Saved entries
--------------------------------

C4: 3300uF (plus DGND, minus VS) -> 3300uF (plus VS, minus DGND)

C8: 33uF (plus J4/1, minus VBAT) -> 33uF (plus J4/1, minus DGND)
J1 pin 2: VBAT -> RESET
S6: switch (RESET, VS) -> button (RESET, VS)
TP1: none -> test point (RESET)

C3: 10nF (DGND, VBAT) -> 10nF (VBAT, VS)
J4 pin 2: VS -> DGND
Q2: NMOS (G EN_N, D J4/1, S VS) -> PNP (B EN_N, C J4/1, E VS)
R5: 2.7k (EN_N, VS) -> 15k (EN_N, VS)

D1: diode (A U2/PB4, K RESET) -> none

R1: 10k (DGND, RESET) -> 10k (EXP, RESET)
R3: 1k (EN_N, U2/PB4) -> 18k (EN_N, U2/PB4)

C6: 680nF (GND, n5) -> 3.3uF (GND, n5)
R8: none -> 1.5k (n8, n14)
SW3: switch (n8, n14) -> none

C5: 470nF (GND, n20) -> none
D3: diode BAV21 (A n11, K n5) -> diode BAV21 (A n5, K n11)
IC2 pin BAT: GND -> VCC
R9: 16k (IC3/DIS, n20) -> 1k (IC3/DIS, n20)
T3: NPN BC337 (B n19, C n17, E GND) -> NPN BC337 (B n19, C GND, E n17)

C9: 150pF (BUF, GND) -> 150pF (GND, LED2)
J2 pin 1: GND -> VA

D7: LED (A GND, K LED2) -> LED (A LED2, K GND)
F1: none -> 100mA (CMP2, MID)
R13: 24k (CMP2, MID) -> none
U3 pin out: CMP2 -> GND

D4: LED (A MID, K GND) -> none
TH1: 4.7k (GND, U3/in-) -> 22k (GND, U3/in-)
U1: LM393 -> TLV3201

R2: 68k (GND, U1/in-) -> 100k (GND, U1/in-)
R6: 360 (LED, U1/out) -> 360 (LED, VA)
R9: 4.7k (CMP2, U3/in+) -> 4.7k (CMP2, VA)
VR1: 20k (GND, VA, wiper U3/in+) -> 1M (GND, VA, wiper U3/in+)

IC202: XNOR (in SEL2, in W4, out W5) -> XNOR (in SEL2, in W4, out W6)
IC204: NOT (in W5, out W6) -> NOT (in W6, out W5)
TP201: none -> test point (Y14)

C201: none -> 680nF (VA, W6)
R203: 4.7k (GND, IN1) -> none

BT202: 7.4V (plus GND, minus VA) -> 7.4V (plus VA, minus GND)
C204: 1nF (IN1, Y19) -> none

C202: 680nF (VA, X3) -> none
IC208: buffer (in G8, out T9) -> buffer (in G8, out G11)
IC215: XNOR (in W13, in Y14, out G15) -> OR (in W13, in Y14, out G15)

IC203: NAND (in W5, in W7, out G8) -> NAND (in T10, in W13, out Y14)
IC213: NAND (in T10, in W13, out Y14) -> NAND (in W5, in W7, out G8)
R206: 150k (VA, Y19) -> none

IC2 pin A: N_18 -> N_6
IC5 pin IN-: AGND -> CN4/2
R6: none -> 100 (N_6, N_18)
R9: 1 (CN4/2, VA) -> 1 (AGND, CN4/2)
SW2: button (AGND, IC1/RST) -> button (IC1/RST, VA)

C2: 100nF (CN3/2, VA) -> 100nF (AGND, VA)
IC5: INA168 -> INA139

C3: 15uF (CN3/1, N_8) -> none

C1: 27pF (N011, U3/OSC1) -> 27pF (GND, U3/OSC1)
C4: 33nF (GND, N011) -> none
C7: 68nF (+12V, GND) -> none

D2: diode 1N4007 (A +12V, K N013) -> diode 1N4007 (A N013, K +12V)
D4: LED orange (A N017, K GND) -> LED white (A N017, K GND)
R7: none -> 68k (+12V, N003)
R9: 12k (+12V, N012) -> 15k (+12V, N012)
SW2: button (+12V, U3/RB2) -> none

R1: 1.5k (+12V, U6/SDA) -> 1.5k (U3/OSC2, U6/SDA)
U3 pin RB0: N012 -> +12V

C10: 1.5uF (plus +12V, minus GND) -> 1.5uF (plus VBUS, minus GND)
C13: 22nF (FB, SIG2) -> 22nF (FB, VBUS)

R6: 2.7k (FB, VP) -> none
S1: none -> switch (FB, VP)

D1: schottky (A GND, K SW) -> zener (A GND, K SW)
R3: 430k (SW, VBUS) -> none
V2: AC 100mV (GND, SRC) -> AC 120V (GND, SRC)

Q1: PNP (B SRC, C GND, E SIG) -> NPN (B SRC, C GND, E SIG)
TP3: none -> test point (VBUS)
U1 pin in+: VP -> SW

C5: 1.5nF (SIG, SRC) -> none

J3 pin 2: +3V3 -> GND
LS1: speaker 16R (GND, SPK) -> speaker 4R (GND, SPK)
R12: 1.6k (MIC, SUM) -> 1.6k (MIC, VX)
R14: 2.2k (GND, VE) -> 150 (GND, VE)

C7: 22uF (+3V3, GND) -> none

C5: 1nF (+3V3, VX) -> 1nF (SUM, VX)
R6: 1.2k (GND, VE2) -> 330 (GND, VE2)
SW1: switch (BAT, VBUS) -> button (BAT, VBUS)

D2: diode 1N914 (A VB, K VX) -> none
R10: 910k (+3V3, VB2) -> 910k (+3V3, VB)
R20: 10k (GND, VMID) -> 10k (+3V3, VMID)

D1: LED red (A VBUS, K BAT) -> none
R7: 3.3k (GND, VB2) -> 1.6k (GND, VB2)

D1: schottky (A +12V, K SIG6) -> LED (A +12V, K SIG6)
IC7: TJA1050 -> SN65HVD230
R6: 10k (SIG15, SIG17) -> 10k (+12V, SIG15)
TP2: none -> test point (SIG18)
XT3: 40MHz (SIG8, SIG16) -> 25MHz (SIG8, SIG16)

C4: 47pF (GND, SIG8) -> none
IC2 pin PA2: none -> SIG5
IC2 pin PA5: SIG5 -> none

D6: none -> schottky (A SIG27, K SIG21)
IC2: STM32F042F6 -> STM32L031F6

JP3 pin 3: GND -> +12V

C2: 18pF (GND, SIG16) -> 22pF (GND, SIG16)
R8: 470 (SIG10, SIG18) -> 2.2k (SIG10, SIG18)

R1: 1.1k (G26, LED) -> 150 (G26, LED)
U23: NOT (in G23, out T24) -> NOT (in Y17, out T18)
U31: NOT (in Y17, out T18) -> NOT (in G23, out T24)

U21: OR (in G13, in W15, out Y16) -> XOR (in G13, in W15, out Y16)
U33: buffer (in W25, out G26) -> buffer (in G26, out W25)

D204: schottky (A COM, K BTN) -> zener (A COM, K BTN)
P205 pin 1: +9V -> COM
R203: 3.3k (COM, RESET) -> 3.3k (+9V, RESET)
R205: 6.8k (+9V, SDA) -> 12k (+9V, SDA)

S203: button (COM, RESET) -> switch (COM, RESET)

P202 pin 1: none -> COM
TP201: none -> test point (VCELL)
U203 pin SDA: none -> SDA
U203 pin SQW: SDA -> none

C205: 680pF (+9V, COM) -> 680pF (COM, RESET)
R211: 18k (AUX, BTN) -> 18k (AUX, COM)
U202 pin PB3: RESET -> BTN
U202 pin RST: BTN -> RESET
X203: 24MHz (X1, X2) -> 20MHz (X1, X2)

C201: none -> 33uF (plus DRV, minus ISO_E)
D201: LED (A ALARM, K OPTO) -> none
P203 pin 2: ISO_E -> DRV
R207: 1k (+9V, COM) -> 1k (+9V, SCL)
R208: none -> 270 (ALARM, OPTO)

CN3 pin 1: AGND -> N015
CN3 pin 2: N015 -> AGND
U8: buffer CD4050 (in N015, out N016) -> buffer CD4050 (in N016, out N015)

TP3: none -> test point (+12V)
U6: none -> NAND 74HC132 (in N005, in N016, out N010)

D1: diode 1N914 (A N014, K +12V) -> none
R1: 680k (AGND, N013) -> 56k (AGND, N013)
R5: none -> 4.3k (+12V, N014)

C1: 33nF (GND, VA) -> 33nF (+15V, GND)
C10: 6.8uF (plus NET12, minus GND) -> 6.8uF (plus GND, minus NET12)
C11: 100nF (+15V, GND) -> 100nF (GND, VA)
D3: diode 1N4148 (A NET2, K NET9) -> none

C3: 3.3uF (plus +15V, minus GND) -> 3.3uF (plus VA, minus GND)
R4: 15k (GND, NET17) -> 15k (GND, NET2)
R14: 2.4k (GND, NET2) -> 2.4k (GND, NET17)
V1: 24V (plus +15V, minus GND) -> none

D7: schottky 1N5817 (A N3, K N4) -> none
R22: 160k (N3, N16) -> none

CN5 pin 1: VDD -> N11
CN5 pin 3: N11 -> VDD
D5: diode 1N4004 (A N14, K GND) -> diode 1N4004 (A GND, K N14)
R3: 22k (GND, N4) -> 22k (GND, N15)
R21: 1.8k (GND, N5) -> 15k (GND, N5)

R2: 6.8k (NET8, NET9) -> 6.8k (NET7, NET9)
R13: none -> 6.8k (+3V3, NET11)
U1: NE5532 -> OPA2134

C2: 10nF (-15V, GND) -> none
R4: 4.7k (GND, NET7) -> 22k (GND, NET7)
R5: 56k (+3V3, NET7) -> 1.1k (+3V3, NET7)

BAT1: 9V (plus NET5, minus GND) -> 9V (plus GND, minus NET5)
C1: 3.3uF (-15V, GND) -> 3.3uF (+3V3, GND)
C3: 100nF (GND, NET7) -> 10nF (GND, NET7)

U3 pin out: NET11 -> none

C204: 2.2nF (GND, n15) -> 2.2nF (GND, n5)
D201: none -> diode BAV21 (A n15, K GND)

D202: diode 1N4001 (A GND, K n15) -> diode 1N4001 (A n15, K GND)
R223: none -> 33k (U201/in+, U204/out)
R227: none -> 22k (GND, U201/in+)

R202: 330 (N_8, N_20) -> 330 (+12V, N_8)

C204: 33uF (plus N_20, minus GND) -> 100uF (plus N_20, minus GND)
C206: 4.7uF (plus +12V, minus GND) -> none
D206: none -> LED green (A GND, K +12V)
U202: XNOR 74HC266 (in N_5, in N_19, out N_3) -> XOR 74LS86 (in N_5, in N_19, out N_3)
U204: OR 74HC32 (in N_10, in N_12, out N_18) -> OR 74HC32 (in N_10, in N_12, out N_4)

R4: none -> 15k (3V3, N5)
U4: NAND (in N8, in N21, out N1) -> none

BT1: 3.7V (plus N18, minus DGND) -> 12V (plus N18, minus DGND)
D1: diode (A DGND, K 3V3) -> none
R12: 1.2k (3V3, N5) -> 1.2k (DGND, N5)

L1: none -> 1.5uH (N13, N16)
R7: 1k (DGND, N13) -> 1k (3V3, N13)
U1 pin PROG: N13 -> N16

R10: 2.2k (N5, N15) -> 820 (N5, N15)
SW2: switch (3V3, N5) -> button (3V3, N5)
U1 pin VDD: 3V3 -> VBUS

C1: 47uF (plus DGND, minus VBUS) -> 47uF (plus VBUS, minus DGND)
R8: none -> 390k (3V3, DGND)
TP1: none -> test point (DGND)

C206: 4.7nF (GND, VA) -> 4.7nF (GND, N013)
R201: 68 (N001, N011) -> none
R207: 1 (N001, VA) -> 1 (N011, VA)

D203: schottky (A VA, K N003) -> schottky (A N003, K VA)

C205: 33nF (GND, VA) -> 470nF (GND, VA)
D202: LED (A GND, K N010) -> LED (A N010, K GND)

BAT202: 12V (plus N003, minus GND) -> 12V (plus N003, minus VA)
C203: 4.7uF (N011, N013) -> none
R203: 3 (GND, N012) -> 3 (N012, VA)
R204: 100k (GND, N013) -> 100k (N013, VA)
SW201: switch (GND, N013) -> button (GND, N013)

--------------------------------

DIRECTIONS FOR THIS TASK |
What you return should be exactly the lines above, starting at the one with "D201: LED (A ALARM, K OPTO) -> none" and ending at the one with "V1: 24V (plus +15V, minus GND) -> none", and nothing else.

EXERCISE ANSWER |
D201: LED (A ALARM, K OPTO) -> none
P203 pin 2: ISO_E -> DRV
R207: 1k (+9V, COM) -> 1k (+9V, SCL)
R208: none -> 270 (ALARM, OPTO)

CN3 pin 1: AGND -> N015
CN3 pin 2: N015 -> AGND
U8: buffer CD4050 (in N015, out N016) -> buffer CD4050 (in N016, out N015)

TP3: none -> test point (+12V)
U6: none -> NAND 74HC132 (in N005, in N016, out N010)

D1: diode 1N914 (A N014, K +12V) -> none
R1: 680k (AGND, N013) -> 56k (AGND, N013)
R5: none -> 4.3k (+12V, N014)

C1: 33nF (GND, VA) -> 33nF (+15V, GND)
C10: 6.8uF (plus NET12, minus GND) -> 6.8uF (plus GND, minus NET12)
C11: 100nF (+15V, GND) -> 100nF (GND, VA)
D3: diode 1N4148 (A NET2, K NET9) -> none

C3: 3.3uF (plus +15V, minus GND) -> 3.3uF (plus VA, minus GND)
R4: 15k (GND, NET17) -> 15k (GND, NET2)
R14: 2.4k (GND, NET2) -> 2.4k (GND, NET17)
V1: 24V (plus +15V, minus GND) -> none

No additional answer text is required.